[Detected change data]
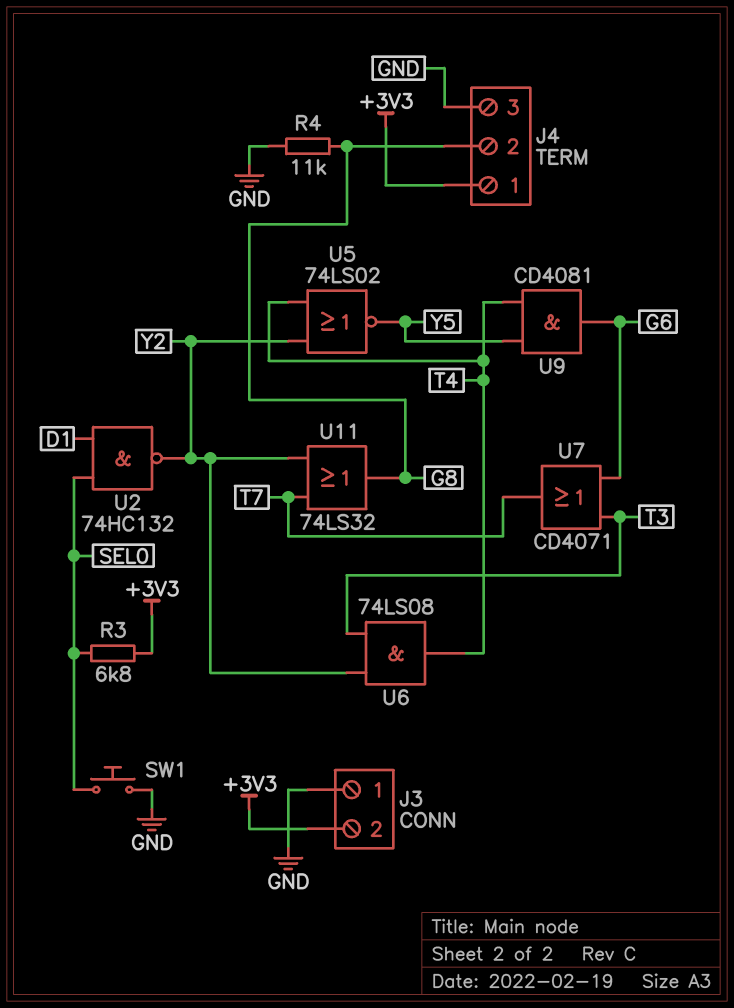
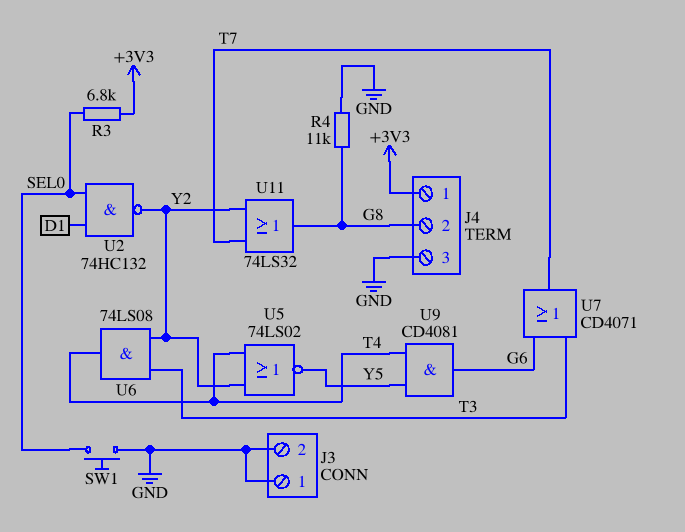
J3 pin 2: +3V3 -> GND

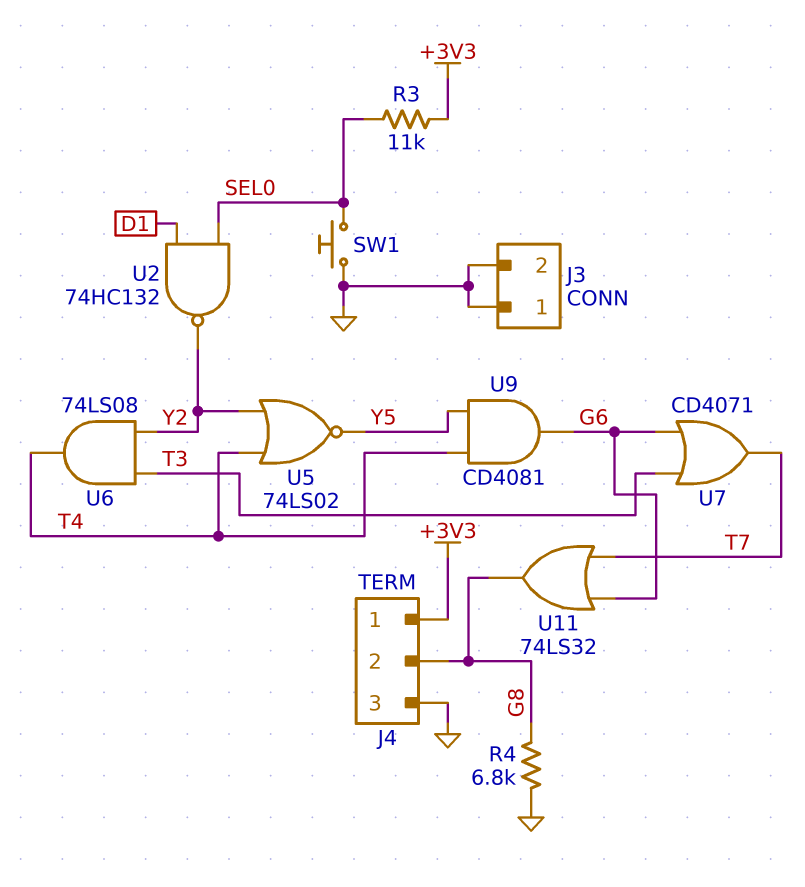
R3: 6.8k (+3V3, SEL0) -> 11k (+3V3, SEL0)
R4: 11k (G8, GND) -> 6.8k (G8, GND)
U11: OR 74LS32 (in T7, in Y2, out G8) -> OR 74LS32 (in G6, in T7, out G8)

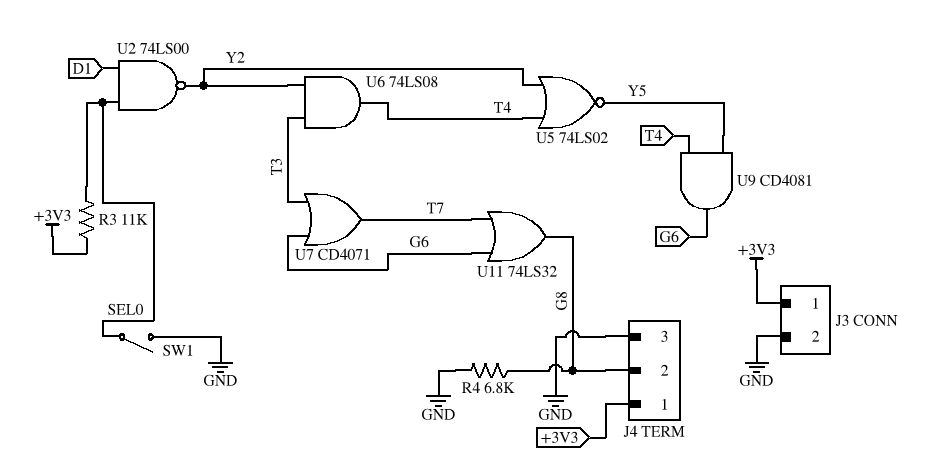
J3 pin 1: GND -> +3V3
SW1: button (GND, SEL0) -> switch (GND, SEL0)
U2: NAND 74HC132 (in D1, in SEL0, out Y2) -> NAND 74LS00 (in D1, in SEL0, out Y2)

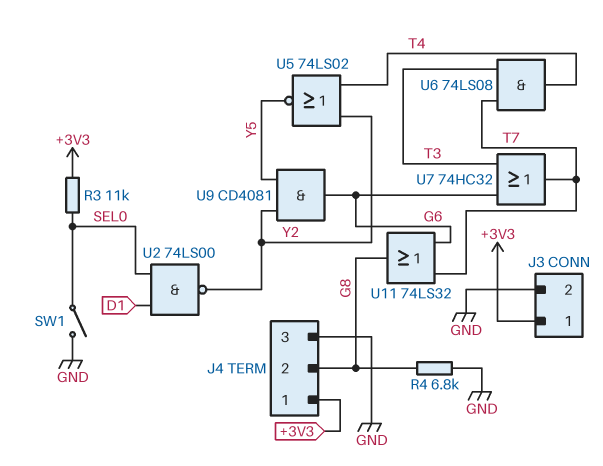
U6: AND 74LS08 (in T3, in Y2, out T4) -> AND 74LS08 (in T3, in T7, out T4)
U7: OR CD4071 (in G6, in T3, out T7) -> OR 74HC32 (in G6, in T3, out T7)
U9: AND CD4081 (in T4, in Y5, out G6) -> AND CD4081 (in Y2, in Y5, out G6)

* [Directions]: Quote only the lines that start at the line holding "R4: 11k (G8, GND) -> 6.8k (G8, GND)" and end at the last line of the entries, including both of those lines, and omit every picture.

* [Result for this exercise]:
R4: 11k (G8, GND) -> 6.8k (G8, GND)
U11: OR 74LS32 (in T7, in Y2, out G8) -> OR 74LS32 (in G6, in T7, out G8)

J3 pin 1: GND -> +3V3
SW1: button (GND, SEL0) -> switch (GND, SEL0)
U2: NAND 74HC132 (in D1, in SEL0, out Y2) -> NAND 74LS00 (in D1, in SEL0, out Y2)

U6: AND 74LS08 (in T3, in Y2, out T4) -> AND 74LS08 (in T3, in T7, out T4)
U7: OR CD4071 (in G6, in T3, out T7) -> OR 74HC32 (in G6, in T3, out T7)
U9: AND CD4081 (in T4, in Y5, out G6) -> AND CD4081 (in Y2, in Y5, out G6)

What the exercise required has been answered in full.